**Provided records**
-=-=-

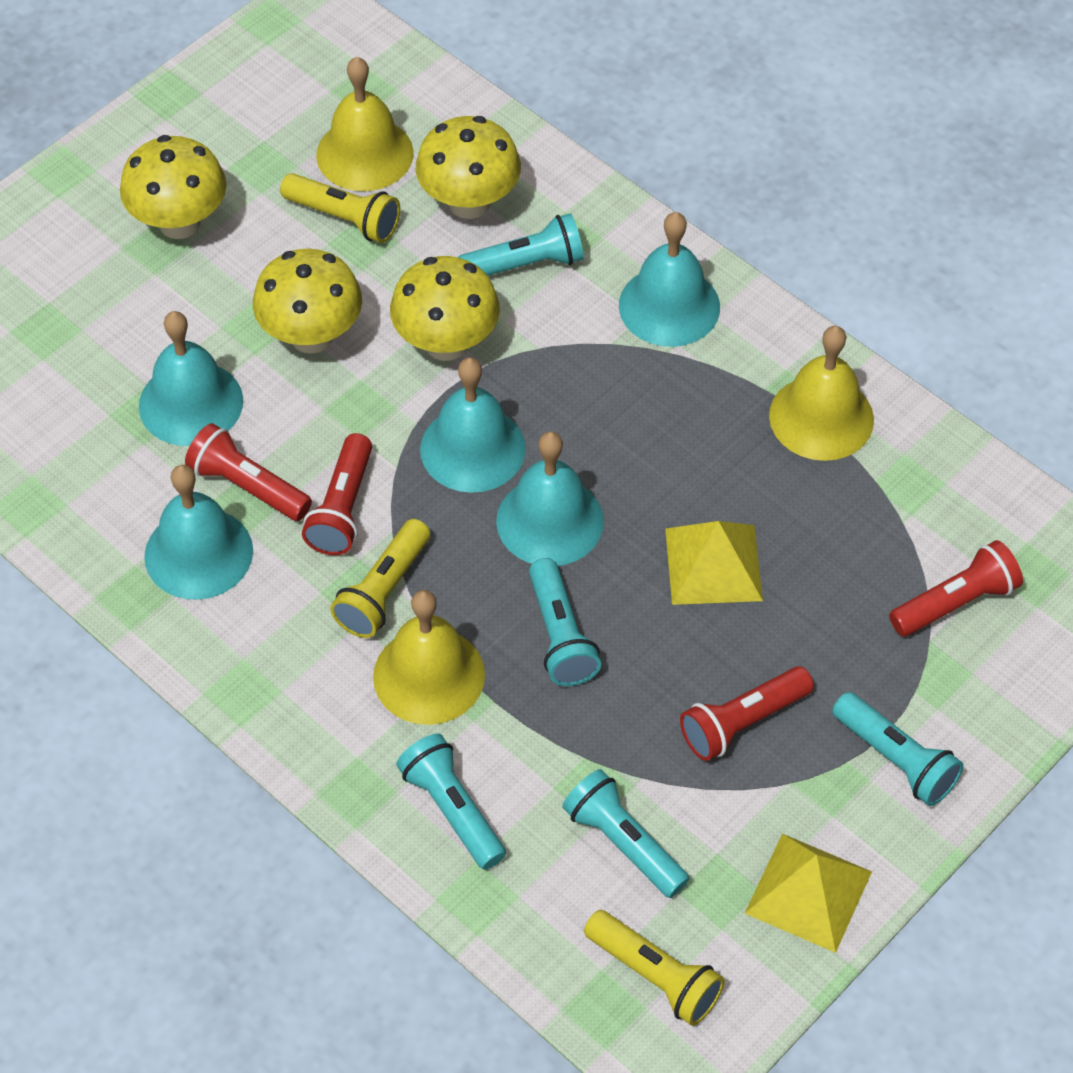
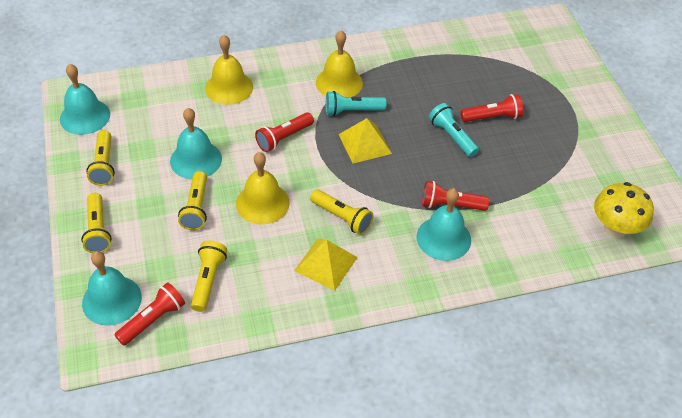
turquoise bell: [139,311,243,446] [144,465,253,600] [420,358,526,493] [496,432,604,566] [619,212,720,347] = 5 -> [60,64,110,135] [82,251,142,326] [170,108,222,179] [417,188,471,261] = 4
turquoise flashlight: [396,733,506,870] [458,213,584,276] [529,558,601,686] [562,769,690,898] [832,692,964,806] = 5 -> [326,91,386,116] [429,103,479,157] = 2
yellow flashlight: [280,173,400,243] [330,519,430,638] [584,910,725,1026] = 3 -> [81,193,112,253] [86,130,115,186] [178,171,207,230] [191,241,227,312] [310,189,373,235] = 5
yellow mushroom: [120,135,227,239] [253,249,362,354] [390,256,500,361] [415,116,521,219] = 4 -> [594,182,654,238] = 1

-=-=-

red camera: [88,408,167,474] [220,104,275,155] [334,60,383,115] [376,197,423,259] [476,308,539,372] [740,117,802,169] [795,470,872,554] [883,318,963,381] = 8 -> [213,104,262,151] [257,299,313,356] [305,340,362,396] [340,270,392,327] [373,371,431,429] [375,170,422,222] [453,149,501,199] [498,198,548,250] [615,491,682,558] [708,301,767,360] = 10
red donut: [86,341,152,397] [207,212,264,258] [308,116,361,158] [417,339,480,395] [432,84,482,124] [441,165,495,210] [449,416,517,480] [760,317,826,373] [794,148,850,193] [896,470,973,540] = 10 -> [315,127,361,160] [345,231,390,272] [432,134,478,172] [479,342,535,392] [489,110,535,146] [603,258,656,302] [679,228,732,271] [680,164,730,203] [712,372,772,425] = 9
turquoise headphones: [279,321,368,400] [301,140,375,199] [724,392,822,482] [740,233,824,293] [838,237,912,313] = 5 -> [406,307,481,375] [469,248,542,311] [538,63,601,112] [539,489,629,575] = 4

-=-=-

What lines of the material above contain "turquoise"? Return each of them.

turquoise bell: [139,311,243,446] [144,465,253,600] [420,358,526,493] [496,432,604,566] [619,212,720,347] = 5 -> [60,64,110,135] [82,251,142,326] [170,108,222,179] [417,188,471,261] = 4
turquoise flashlight: [396,733,506,870] [458,213,584,276] [529,558,601,686] [562,769,690,898] [832,692,964,806] = 5 -> [326,91,386,116] [429,103,479,157] = 2
turquoise headphones: [279,321,368,400] [301,140,375,199] [724,392,822,482] [740,233,824,293] [838,237,912,313] = 5 -> [406,307,481,375] [469,248,542,311] [538,63,601,112] [539,489,629,575] = 4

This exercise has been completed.